| DIRECTIVE |
Pull out every line of the data below that contains the string "kern", treating uppercase and lowercase letters as different.

Stored entries:

==================================================

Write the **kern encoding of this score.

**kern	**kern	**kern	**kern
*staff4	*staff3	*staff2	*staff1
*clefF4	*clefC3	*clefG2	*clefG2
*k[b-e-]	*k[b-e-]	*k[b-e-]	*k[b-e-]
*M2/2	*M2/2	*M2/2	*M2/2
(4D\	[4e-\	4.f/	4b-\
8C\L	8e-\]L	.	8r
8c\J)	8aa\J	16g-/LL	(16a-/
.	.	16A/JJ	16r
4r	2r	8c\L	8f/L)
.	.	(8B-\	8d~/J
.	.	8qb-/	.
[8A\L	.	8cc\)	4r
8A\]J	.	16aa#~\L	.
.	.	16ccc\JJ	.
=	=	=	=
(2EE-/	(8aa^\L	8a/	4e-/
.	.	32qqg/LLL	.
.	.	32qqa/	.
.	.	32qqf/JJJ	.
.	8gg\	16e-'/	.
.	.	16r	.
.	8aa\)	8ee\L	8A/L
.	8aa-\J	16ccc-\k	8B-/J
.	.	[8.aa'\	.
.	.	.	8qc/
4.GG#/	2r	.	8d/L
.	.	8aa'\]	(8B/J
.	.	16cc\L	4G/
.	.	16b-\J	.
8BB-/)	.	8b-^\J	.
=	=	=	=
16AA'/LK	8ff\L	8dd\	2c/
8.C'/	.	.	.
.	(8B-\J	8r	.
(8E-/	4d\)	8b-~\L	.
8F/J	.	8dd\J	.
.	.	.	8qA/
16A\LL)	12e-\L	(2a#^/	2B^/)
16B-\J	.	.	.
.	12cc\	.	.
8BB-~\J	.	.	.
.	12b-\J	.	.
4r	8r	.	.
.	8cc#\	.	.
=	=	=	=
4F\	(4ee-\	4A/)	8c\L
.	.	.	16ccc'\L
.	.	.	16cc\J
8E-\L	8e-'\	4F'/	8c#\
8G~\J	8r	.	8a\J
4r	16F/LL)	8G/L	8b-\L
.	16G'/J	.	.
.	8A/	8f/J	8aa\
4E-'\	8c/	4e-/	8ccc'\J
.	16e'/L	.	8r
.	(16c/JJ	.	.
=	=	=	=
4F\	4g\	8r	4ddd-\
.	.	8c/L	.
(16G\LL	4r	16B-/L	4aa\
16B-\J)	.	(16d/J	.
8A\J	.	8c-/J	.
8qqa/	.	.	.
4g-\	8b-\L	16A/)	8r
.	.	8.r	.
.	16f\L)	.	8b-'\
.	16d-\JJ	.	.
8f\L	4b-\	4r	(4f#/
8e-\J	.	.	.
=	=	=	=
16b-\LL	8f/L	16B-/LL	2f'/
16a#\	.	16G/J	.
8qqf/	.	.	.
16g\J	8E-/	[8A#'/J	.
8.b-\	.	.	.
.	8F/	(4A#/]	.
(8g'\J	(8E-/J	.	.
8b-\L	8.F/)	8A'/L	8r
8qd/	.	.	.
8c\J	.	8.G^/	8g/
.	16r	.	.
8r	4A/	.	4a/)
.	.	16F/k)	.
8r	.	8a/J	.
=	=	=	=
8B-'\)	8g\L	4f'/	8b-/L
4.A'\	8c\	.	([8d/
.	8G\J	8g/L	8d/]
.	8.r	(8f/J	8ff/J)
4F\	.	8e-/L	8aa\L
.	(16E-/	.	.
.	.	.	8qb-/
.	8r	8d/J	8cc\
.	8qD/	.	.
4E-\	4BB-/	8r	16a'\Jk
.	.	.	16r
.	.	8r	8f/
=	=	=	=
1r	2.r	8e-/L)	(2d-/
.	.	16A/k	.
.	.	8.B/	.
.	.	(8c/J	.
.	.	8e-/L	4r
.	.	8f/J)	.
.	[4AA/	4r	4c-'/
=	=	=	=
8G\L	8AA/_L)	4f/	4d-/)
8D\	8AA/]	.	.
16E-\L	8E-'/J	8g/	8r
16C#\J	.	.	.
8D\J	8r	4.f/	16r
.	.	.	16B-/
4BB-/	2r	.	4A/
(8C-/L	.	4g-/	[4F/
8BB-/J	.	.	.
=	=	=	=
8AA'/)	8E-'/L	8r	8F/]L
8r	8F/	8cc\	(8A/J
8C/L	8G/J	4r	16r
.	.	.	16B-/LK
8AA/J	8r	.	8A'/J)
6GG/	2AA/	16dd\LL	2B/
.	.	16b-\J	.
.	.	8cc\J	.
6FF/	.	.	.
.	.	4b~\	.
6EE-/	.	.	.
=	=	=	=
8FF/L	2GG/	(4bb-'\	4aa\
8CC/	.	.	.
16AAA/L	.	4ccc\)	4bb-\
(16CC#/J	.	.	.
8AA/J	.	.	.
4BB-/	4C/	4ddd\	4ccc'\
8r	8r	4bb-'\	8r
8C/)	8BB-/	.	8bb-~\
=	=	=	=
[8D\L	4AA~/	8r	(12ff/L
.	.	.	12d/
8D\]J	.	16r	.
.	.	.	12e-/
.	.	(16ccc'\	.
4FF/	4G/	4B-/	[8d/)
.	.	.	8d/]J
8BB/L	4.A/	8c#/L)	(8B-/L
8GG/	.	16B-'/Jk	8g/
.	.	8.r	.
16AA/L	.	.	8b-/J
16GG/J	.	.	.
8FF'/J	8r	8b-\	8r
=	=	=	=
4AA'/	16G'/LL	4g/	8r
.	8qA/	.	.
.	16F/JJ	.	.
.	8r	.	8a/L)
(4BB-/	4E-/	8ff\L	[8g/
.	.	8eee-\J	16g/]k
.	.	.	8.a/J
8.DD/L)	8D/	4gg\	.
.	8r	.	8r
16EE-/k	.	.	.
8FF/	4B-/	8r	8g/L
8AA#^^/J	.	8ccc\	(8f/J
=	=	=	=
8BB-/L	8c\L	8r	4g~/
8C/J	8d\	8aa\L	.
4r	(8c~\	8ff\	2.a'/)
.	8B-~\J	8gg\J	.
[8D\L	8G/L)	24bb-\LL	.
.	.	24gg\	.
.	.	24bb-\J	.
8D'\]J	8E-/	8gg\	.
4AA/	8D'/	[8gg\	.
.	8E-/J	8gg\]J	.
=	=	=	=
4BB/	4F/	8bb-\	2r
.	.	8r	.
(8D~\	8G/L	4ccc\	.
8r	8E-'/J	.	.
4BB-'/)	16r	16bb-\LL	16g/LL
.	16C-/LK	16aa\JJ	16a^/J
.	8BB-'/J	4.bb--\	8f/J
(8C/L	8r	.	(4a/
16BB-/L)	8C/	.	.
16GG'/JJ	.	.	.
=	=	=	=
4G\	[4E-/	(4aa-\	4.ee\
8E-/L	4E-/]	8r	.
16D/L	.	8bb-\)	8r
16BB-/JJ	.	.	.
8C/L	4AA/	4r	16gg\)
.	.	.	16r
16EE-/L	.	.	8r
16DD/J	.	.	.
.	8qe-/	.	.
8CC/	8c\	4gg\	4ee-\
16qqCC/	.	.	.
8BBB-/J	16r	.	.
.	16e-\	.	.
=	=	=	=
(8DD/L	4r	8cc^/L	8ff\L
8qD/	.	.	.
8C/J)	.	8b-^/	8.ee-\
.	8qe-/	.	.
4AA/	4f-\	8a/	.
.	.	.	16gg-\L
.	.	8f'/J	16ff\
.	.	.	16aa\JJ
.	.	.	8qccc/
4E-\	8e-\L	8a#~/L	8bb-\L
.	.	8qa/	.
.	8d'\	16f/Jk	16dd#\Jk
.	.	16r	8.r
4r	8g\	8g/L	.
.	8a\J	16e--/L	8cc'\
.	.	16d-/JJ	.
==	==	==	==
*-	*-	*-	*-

==================================================

| EXERCISE OUTPUT |
Write the **kern encoding of this score.
**kern	**kern	**kern	**kern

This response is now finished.